Through the last line of the entries, please copy every line exactly, starting with the one that contains "voucher.png: [638,130,883,263] ->".

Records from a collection
□ □ □
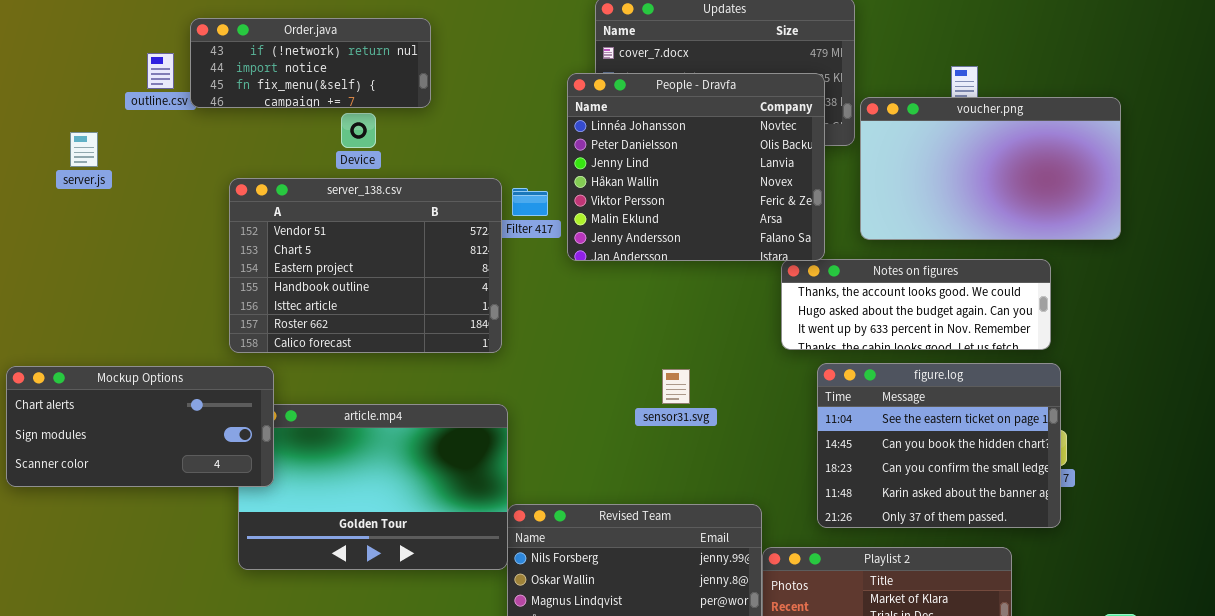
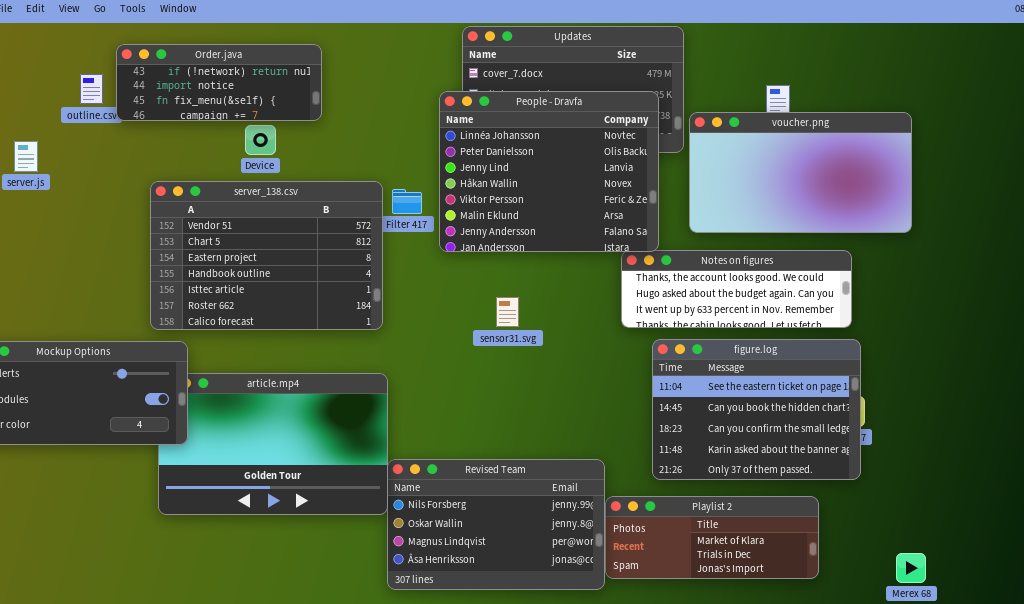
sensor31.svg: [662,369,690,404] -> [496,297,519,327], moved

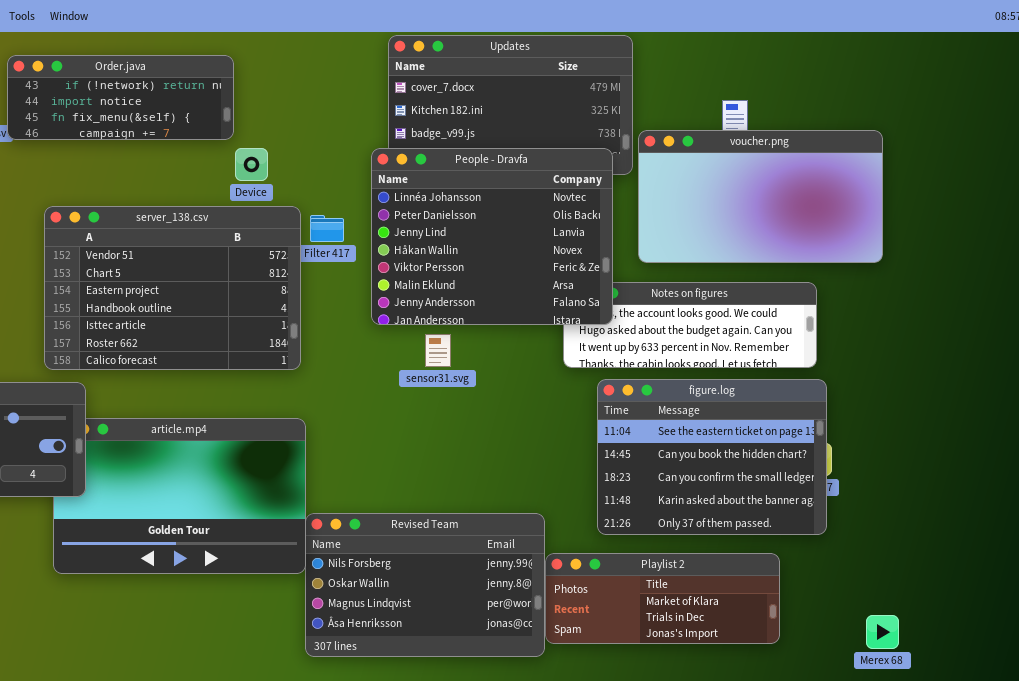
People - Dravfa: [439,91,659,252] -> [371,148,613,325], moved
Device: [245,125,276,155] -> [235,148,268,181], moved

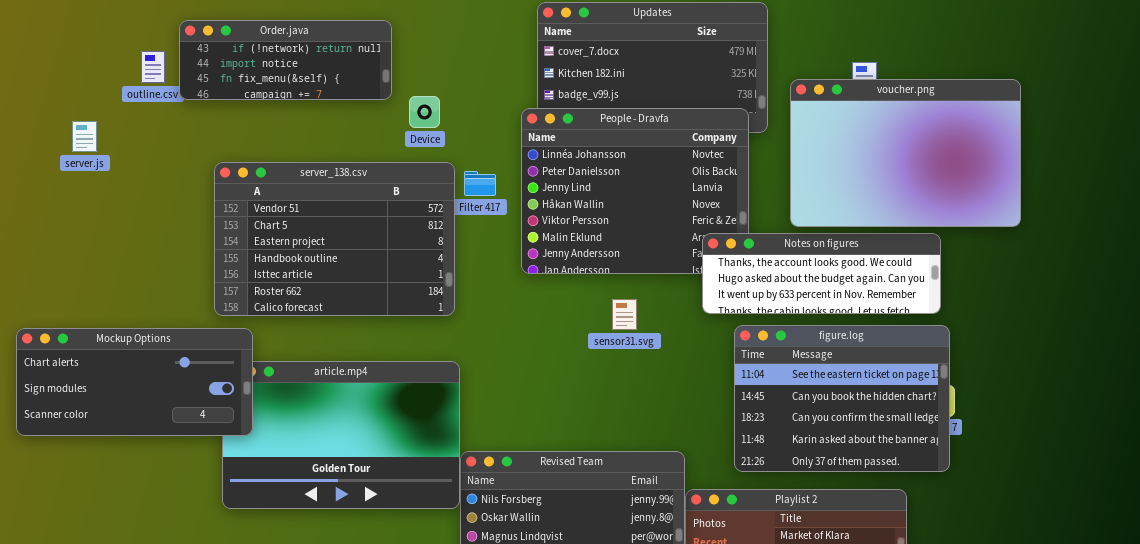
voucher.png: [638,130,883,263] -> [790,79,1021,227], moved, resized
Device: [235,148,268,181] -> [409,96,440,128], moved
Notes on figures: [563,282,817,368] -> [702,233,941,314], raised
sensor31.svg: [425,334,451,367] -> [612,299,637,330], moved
□ □ □
▸ Exercise solution:
voucher.png: [638,130,883,263] -> [790,79,1021,227], moved, resized
Device: [235,148,268,181] -> [409,96,440,128], moved
Notes on figures: [563,282,817,368] -> [702,233,941,314], raised
sensor31.svg: [425,334,451,367] -> [612,299,637,330], moved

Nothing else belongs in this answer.